▶ [Task brief]: Take the material below and output exactly the run of lines from the one containing "AUDIO3 pin TX: GP3 -> GP2" down to the one containing "FAN1 pin SIG: GP9 -> GP17", with both included.

▶ [Records to process]:

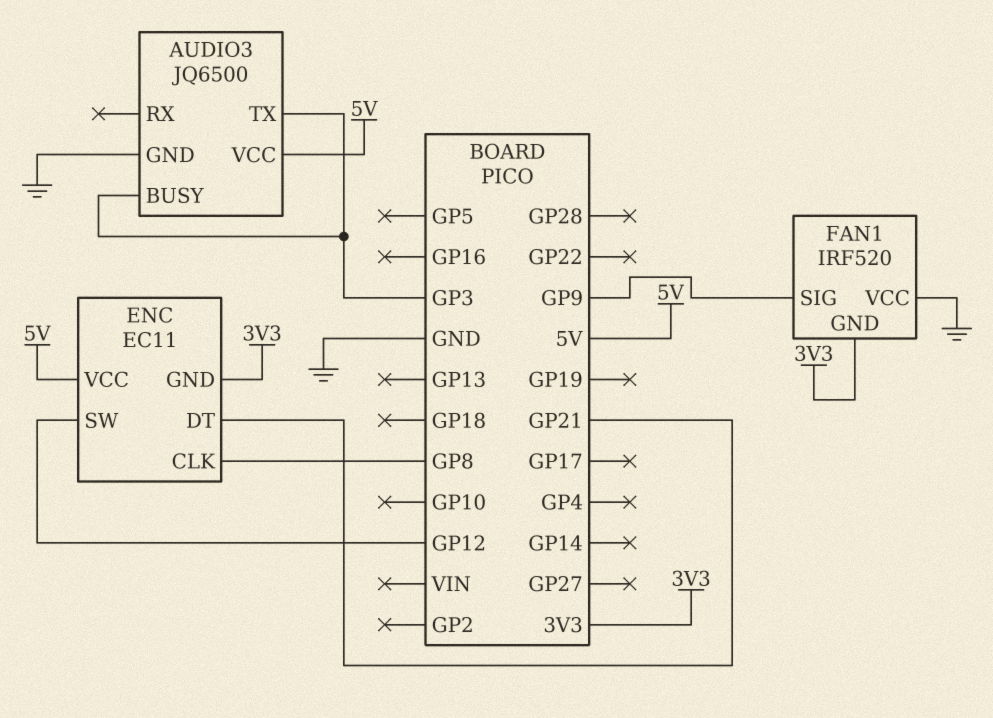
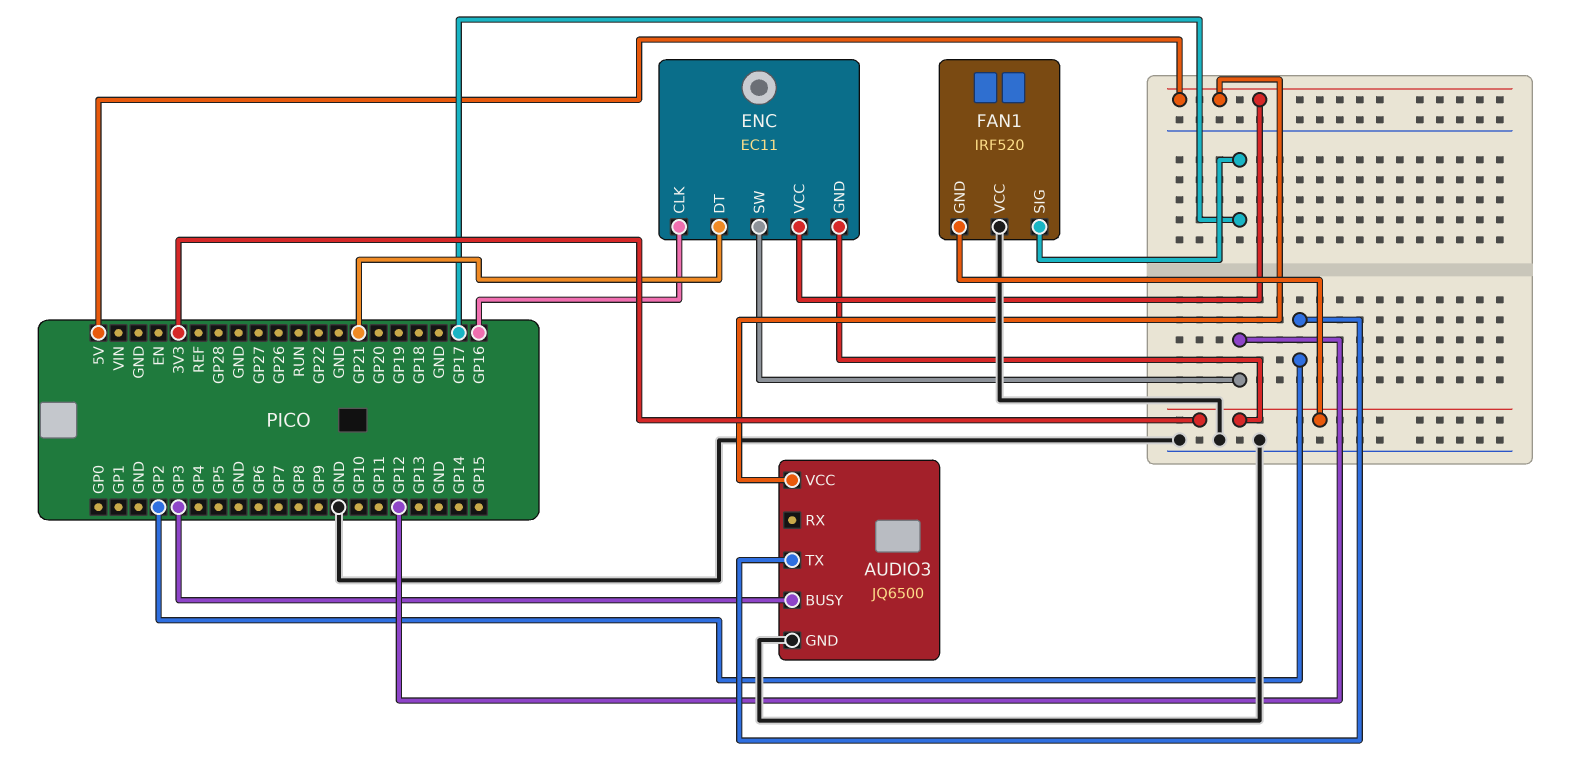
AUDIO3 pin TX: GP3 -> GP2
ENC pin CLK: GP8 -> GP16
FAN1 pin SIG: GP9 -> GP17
--
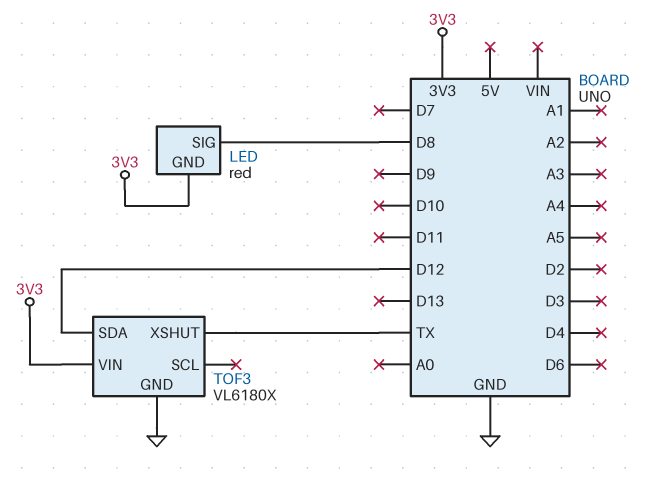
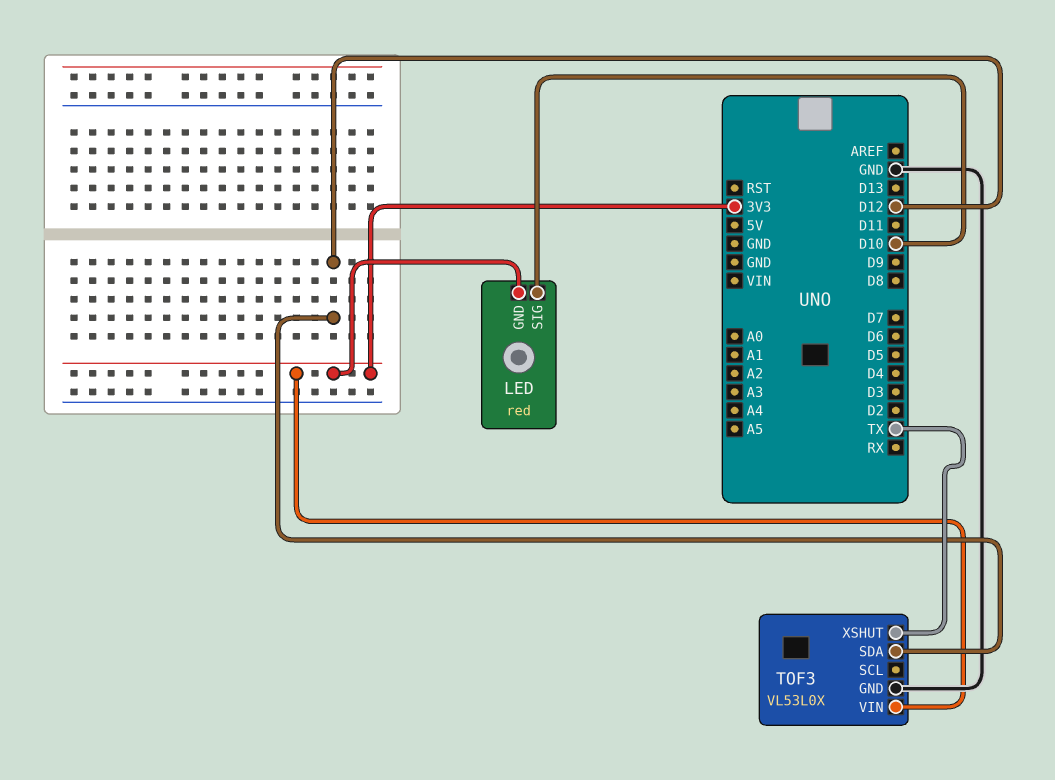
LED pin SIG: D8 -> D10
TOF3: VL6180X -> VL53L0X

▶ [Response area]:
AUDIO3 pin TX: GP3 -> GP2
ENC pin CLK: GP8 -> GP16
FAN1 pin SIG: GP9 -> GP17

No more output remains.